→ REQUIRED WORK: Start at the line with "sekelavuk (orange) 716,387" in the records below, stop at the line with "sekelavuk (white) 512,347", and return every line in that span exactly, the two end lines included.

[Opening DATA RECORDS section]

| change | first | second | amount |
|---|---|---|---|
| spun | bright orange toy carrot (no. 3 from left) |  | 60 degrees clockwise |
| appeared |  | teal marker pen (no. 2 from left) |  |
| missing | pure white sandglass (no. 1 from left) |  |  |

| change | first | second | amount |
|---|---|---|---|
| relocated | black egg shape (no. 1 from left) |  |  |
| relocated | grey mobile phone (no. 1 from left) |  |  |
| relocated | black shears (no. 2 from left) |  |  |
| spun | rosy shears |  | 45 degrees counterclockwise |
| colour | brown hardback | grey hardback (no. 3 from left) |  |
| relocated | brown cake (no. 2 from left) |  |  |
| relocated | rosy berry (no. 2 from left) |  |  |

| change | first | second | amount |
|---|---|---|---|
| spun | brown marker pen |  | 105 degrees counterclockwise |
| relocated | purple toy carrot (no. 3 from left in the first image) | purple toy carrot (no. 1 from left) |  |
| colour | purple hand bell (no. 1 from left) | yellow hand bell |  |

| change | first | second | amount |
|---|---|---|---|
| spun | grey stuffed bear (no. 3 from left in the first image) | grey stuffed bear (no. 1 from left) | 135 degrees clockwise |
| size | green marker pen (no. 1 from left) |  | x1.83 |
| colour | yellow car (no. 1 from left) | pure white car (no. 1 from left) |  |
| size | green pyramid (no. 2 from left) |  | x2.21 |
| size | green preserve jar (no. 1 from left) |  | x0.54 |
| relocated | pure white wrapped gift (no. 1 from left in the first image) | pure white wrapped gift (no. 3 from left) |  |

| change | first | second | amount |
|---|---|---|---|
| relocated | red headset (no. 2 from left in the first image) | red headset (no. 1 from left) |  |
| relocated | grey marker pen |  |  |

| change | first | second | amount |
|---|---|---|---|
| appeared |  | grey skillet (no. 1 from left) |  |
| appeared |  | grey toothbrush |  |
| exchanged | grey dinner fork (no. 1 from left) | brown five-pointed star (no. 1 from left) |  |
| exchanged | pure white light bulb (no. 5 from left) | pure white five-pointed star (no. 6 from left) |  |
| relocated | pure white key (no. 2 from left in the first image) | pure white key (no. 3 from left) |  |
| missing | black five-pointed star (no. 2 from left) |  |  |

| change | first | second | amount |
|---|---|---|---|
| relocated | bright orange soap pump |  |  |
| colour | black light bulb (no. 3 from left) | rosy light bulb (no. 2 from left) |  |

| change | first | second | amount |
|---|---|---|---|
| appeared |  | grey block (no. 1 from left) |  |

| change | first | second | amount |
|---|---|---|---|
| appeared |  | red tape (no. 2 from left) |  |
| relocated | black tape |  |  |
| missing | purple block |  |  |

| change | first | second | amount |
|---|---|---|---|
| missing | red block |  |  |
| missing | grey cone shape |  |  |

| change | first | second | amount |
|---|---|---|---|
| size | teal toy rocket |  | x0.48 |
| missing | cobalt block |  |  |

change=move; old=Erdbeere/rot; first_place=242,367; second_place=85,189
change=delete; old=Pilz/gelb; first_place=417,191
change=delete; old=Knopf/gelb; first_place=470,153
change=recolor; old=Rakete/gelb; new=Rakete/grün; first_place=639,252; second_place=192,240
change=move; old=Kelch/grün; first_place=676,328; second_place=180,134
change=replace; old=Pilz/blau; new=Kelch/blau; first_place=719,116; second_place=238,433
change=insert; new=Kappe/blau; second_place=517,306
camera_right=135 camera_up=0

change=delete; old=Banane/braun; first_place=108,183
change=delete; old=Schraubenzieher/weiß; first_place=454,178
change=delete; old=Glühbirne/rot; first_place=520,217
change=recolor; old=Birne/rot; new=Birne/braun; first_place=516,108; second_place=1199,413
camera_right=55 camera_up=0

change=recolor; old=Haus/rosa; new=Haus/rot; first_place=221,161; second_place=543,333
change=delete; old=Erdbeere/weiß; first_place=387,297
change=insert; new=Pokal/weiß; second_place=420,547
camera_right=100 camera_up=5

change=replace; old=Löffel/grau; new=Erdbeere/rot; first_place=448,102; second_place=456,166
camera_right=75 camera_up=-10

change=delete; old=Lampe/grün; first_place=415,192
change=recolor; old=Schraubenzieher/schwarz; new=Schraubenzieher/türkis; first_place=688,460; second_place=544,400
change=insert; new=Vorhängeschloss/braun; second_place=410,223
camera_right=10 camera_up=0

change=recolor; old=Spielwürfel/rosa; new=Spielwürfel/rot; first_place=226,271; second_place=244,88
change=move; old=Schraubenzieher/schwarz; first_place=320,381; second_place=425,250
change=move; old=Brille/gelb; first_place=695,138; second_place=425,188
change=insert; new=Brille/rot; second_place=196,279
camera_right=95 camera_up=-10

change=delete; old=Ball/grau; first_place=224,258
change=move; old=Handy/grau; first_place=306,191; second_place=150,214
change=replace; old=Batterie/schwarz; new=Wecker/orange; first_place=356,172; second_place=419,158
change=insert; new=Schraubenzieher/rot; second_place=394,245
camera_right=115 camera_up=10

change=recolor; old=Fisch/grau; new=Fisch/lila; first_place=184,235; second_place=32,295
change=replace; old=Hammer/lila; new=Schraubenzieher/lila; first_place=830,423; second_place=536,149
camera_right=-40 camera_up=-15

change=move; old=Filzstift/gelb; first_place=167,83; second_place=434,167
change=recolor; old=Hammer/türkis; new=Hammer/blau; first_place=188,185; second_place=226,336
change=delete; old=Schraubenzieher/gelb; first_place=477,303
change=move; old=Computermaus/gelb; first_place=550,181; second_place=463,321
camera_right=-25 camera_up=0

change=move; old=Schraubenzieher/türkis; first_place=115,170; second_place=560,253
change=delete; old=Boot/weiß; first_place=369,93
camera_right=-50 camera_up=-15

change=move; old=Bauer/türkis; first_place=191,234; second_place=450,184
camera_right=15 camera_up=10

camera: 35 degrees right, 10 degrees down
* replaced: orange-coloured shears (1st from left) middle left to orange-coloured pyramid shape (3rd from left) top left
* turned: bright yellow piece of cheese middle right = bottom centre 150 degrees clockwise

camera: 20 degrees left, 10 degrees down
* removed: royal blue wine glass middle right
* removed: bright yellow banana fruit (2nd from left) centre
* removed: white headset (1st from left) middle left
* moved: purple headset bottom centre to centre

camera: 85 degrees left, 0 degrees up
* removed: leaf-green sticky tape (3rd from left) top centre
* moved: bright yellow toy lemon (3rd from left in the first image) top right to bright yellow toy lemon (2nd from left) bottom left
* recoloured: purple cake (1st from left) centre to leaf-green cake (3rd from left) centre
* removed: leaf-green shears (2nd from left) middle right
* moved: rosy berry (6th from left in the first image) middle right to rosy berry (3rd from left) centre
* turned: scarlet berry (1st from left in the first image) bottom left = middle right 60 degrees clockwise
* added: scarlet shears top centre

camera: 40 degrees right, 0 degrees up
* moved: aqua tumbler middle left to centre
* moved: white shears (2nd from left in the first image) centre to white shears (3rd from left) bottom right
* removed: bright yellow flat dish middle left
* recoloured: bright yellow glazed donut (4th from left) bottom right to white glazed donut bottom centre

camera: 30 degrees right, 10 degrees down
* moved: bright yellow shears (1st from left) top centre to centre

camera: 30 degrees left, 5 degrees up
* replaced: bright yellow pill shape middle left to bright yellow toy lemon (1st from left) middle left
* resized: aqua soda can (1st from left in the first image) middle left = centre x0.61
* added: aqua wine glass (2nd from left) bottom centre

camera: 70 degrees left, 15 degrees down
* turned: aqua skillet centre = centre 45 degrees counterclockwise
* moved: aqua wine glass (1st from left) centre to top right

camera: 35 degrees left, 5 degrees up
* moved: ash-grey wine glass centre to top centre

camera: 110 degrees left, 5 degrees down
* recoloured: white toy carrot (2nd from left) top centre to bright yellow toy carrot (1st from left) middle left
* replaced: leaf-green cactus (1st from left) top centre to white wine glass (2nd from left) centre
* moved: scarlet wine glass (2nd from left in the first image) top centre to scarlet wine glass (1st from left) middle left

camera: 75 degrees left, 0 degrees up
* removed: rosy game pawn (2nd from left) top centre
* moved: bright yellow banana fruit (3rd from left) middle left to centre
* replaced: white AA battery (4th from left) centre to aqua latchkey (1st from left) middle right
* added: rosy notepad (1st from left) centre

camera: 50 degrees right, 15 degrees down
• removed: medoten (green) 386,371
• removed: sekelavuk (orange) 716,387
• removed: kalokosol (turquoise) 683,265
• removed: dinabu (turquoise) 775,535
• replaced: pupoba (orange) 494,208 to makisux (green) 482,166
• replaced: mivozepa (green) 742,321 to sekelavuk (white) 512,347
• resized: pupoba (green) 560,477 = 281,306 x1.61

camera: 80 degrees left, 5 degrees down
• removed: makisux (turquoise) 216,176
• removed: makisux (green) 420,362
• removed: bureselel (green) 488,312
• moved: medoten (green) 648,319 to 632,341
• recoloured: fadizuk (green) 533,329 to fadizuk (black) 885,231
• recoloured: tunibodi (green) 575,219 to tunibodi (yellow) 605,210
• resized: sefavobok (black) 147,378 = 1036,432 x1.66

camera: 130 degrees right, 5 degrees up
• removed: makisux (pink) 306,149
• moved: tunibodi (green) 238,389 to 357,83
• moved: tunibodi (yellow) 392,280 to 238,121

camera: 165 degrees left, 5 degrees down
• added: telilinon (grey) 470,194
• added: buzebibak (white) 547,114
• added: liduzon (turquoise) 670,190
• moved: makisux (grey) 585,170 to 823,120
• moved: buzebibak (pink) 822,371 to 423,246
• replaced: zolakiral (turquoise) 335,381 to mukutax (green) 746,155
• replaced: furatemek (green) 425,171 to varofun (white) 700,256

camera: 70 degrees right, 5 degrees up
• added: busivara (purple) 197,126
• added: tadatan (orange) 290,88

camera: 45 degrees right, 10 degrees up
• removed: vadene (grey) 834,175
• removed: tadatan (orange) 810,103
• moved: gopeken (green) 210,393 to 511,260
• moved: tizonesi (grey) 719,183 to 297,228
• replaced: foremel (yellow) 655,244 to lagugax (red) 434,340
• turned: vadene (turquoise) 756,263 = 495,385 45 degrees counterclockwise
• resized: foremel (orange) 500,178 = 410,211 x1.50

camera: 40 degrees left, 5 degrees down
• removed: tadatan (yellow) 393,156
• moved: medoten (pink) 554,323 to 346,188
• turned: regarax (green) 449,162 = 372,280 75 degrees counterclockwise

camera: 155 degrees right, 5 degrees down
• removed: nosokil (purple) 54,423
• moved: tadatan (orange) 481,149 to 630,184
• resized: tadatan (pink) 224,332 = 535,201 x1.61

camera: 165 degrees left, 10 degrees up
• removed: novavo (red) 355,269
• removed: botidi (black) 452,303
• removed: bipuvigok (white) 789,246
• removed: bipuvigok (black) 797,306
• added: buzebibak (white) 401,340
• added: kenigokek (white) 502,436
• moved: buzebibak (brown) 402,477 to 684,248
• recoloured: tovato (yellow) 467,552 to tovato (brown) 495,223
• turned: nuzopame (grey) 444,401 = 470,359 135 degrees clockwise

[Closing DATA RECORDS section]

→ ANSWER BOX:
• removed: sekelavuk (orange) 716,387
• removed: kalokosol (turquoise) 683,265
• removed: dinabu (turquoise) 775,535
• replaced: pupoba (orange) 494,208 to makisux (green) 482,166
• replaced: mivozepa (green) 742,321 to sekelavuk (white) 512,347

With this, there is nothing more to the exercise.